** EXERCISE DETAILS **
Extract each line below that contains the string "place", reproducing it in full.

** RECORDS SHOWN **
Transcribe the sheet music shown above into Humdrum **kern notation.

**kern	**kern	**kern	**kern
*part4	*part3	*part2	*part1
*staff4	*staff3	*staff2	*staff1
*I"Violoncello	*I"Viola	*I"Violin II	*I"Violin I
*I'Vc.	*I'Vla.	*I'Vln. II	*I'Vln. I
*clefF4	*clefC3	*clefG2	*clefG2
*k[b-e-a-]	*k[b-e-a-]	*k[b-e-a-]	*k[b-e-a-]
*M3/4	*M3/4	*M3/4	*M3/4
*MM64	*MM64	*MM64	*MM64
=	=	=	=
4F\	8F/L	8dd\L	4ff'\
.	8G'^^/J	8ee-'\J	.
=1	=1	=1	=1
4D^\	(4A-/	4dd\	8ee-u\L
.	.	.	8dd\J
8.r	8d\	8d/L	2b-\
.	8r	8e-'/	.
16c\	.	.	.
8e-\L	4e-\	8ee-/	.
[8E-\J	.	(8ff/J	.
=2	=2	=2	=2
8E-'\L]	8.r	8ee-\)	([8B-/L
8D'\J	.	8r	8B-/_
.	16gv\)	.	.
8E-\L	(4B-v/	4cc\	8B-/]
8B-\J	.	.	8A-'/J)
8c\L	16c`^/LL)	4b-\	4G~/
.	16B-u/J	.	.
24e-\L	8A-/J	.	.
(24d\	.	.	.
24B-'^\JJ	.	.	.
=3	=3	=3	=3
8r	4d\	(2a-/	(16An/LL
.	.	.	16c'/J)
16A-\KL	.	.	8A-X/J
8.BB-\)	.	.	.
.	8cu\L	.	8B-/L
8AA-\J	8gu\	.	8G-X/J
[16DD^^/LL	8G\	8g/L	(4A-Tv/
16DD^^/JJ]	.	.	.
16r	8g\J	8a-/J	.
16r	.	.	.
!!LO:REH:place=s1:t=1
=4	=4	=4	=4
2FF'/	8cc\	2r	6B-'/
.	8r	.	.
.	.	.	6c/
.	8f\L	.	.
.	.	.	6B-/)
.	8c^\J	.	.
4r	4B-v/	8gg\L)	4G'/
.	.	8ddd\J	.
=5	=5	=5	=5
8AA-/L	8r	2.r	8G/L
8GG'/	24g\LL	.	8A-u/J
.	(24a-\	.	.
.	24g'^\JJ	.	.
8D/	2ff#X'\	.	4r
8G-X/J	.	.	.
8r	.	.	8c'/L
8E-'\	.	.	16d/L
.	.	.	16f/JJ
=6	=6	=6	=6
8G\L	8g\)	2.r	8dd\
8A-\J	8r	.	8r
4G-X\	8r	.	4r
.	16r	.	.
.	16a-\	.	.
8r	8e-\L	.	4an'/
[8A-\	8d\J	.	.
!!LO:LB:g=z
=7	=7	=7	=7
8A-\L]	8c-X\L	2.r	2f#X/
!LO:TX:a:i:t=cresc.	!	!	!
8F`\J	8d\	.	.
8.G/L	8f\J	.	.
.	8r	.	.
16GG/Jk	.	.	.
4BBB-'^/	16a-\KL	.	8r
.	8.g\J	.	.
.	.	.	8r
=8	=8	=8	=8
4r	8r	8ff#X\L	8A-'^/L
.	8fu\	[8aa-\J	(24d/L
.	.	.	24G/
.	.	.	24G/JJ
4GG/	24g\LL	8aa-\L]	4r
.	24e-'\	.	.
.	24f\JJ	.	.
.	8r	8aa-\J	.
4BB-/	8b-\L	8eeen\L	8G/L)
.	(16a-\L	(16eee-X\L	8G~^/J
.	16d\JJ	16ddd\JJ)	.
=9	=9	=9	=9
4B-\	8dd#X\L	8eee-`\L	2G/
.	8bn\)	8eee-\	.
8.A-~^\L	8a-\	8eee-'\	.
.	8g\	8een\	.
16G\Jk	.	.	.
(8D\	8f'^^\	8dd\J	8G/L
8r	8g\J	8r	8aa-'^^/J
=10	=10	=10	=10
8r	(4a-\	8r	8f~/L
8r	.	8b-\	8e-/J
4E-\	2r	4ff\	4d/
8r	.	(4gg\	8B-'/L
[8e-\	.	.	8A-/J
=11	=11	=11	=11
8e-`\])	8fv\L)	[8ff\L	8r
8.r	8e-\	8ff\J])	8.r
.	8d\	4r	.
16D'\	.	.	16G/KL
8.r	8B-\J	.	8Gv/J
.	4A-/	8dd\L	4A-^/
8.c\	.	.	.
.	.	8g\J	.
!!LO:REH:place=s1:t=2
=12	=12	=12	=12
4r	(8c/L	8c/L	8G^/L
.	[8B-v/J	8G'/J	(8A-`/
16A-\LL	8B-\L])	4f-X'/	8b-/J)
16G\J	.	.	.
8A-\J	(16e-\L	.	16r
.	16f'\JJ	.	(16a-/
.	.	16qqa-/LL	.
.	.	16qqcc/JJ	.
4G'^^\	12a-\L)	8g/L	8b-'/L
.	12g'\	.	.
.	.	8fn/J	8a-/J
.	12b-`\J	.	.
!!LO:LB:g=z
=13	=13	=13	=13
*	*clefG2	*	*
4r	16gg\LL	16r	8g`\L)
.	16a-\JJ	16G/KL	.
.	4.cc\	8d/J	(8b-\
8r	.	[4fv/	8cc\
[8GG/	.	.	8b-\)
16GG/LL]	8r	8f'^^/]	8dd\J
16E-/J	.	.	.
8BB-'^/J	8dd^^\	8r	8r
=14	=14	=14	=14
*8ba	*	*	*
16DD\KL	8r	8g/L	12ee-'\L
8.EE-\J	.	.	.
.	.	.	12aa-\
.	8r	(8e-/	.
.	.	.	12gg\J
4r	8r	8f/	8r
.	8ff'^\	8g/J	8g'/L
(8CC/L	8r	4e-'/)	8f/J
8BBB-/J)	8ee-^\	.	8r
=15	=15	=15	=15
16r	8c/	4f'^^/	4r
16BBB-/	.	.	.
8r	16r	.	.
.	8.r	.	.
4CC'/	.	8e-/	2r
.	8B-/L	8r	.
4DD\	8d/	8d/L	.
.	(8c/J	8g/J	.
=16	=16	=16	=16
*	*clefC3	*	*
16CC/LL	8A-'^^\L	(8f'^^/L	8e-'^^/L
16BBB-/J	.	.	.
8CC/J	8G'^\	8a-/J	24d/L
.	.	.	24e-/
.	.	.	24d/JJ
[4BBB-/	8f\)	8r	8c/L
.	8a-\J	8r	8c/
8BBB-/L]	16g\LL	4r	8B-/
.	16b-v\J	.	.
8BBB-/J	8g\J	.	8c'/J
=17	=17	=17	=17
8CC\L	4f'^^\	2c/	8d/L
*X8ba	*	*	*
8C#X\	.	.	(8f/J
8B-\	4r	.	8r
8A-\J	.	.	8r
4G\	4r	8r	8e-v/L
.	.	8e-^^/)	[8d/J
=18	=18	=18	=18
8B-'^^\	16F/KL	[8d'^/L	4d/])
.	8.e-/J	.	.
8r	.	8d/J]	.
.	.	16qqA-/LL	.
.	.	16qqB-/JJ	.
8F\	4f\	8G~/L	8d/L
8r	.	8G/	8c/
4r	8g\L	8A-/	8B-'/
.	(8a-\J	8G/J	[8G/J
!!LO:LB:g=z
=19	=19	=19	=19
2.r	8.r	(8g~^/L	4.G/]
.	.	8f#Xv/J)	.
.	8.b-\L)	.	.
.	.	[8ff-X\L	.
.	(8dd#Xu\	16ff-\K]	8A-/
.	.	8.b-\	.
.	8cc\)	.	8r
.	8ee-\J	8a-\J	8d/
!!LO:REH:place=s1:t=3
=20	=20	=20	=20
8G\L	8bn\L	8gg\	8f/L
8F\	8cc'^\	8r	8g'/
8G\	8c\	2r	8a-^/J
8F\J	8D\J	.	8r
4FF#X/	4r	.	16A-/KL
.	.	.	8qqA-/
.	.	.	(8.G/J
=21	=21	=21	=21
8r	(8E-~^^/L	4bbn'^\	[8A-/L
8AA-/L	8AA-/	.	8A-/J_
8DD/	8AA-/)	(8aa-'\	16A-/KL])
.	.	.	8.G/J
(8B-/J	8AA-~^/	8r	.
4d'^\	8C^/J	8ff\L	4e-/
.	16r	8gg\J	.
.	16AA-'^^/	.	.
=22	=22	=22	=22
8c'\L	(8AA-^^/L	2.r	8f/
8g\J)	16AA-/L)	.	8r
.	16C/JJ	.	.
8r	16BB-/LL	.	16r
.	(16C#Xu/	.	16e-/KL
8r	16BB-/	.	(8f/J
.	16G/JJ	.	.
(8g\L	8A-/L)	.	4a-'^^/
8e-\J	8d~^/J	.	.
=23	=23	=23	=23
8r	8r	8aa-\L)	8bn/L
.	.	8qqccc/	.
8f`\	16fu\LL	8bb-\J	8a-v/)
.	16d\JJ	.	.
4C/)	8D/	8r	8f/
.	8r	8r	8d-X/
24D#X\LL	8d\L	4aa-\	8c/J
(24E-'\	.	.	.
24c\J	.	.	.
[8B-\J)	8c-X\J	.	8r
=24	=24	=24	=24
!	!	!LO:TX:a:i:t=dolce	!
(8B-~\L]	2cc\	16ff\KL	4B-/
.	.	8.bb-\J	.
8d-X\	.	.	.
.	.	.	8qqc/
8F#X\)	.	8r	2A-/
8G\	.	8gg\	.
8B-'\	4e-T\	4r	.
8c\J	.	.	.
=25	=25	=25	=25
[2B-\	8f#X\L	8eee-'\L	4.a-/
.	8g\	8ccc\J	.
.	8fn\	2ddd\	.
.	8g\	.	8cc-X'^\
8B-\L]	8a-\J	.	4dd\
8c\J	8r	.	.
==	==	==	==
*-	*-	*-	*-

** WRITTEN SOLUTION **
!!LO:REH:place=s1:t=1
!!LO:REH:place=s1:t=2
!!LO:REH:place=s1:t=3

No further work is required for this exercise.